§ To do
Copy each line of the material below that includes the string "image".

━━━ Information given ━━━

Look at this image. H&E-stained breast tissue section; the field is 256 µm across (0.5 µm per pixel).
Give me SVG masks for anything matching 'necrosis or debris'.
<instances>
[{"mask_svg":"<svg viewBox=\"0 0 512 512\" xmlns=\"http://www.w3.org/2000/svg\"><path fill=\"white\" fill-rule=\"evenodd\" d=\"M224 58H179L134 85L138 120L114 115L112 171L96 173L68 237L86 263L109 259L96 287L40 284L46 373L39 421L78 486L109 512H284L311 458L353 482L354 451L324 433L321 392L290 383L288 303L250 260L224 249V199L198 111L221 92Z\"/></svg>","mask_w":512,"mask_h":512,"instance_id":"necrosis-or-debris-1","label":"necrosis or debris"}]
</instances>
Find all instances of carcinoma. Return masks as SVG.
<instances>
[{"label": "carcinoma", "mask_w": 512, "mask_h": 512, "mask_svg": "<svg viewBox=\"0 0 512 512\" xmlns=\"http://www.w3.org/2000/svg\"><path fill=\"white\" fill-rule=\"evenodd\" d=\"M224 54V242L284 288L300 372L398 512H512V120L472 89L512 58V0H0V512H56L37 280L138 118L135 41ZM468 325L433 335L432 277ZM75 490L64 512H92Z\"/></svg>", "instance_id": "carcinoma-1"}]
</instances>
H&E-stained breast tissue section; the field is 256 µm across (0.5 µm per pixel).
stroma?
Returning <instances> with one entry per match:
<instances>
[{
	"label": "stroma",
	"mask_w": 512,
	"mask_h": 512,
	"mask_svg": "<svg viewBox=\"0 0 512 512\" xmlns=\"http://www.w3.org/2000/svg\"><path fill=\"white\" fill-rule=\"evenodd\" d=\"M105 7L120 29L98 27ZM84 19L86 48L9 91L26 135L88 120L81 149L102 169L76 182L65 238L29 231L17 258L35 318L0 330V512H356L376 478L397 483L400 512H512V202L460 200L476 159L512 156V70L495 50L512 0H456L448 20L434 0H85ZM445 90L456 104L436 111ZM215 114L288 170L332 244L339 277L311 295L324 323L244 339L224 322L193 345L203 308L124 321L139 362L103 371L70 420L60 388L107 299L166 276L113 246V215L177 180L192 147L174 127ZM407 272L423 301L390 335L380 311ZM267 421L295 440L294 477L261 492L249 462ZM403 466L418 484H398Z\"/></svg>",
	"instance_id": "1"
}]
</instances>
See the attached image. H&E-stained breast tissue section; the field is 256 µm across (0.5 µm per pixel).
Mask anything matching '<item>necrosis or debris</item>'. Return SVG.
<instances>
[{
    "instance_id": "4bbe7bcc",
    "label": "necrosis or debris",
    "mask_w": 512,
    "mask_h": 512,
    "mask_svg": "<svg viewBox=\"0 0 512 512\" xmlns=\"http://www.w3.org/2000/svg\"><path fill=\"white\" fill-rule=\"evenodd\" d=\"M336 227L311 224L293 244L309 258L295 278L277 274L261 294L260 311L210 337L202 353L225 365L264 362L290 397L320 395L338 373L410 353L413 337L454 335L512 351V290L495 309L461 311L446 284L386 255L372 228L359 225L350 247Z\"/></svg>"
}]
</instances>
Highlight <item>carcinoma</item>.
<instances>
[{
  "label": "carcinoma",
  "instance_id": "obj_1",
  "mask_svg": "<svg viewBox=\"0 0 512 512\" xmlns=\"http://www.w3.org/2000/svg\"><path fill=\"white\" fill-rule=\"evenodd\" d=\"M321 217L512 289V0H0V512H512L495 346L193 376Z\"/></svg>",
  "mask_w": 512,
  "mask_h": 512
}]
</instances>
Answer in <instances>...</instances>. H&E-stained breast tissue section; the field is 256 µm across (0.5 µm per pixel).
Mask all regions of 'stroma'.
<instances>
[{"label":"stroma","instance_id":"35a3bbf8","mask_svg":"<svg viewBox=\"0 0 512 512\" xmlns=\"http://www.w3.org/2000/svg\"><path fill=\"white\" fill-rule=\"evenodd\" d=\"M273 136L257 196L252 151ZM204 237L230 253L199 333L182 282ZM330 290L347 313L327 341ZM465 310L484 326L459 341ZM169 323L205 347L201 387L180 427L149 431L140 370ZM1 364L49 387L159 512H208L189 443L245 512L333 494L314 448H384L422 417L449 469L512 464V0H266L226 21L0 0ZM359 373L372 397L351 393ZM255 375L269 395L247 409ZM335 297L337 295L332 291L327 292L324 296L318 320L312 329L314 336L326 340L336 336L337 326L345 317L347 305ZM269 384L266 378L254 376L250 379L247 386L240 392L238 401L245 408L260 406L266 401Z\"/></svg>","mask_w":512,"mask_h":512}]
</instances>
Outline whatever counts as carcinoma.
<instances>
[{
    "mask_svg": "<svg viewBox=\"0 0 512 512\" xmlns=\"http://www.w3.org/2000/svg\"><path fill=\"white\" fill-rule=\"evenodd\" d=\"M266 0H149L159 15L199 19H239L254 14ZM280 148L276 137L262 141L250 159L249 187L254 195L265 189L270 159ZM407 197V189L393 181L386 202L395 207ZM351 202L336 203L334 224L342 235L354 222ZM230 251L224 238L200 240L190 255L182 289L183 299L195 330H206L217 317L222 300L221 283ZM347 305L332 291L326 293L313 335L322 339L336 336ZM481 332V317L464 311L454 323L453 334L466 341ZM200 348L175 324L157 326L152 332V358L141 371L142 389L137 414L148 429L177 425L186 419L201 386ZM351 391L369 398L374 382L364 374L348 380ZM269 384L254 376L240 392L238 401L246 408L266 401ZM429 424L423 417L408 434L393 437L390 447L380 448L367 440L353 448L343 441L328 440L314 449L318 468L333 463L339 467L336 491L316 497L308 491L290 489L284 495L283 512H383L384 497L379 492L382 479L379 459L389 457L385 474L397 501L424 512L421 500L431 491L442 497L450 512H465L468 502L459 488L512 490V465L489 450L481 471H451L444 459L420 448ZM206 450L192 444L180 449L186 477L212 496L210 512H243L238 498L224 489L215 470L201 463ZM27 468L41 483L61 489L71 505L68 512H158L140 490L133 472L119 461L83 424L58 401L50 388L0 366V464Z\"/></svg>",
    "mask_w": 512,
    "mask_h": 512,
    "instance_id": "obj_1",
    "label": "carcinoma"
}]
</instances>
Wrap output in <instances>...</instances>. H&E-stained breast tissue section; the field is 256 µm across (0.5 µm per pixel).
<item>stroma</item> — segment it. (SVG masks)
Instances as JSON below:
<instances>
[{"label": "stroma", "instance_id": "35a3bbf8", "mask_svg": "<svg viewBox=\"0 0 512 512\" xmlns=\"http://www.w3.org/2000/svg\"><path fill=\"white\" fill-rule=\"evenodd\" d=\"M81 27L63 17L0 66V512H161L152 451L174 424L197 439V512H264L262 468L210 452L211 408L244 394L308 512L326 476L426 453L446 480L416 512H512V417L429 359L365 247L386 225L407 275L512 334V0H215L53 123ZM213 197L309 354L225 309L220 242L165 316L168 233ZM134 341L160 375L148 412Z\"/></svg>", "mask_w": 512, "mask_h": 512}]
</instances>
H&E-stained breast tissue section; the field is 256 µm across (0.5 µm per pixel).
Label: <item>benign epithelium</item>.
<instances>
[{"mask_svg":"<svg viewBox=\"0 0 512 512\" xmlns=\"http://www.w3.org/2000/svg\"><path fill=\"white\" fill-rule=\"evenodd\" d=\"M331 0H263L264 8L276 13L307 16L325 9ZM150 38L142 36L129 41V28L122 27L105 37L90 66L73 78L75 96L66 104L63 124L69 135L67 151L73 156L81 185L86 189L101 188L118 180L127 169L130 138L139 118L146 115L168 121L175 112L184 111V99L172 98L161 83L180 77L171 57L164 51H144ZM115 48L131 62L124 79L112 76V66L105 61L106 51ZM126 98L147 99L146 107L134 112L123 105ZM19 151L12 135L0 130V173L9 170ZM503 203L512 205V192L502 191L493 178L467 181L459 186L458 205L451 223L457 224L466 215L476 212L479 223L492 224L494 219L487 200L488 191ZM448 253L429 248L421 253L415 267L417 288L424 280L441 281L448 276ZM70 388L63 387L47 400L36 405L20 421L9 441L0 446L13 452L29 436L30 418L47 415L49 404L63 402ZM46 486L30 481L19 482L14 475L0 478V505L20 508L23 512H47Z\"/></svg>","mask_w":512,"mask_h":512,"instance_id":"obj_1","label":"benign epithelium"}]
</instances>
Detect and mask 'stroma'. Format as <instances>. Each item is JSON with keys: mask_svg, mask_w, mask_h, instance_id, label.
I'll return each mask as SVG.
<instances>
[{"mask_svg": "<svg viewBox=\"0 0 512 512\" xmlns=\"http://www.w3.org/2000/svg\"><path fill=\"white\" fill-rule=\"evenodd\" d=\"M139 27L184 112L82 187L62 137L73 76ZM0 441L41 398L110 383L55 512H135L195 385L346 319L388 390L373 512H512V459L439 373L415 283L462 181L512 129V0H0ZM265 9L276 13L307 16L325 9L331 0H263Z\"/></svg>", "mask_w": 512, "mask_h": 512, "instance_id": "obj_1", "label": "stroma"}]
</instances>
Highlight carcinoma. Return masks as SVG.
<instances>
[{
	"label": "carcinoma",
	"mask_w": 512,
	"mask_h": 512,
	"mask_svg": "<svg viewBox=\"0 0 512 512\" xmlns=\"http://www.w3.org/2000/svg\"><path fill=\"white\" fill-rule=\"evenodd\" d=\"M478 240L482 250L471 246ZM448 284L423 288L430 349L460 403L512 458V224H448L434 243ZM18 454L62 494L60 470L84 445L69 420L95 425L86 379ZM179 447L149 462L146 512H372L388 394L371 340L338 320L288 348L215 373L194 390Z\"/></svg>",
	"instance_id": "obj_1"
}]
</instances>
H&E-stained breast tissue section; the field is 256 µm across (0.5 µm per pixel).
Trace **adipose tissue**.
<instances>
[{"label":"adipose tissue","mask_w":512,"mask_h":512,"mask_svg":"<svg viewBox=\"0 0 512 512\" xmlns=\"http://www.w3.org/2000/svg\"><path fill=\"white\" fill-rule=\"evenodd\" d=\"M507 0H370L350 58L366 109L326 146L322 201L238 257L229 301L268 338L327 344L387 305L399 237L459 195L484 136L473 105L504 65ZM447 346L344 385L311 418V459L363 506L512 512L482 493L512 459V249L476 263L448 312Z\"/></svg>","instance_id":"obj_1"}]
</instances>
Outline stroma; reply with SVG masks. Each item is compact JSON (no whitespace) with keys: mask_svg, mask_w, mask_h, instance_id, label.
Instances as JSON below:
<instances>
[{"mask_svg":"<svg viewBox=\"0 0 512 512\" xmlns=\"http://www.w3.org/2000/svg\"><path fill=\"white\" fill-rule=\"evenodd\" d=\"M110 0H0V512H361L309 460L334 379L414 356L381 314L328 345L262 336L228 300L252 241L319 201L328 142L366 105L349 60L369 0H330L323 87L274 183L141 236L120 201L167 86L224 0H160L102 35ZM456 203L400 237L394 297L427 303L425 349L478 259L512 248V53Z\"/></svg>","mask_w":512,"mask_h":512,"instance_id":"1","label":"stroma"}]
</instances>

━━━

§ The output
Look at this image. H&E-stained breast tissue section; the field is 256 µm across (0.5 µm per pixel).
See the attached image. H&E-stained breast tissue section; the field is 256 µm across (0.5 µm per pixel).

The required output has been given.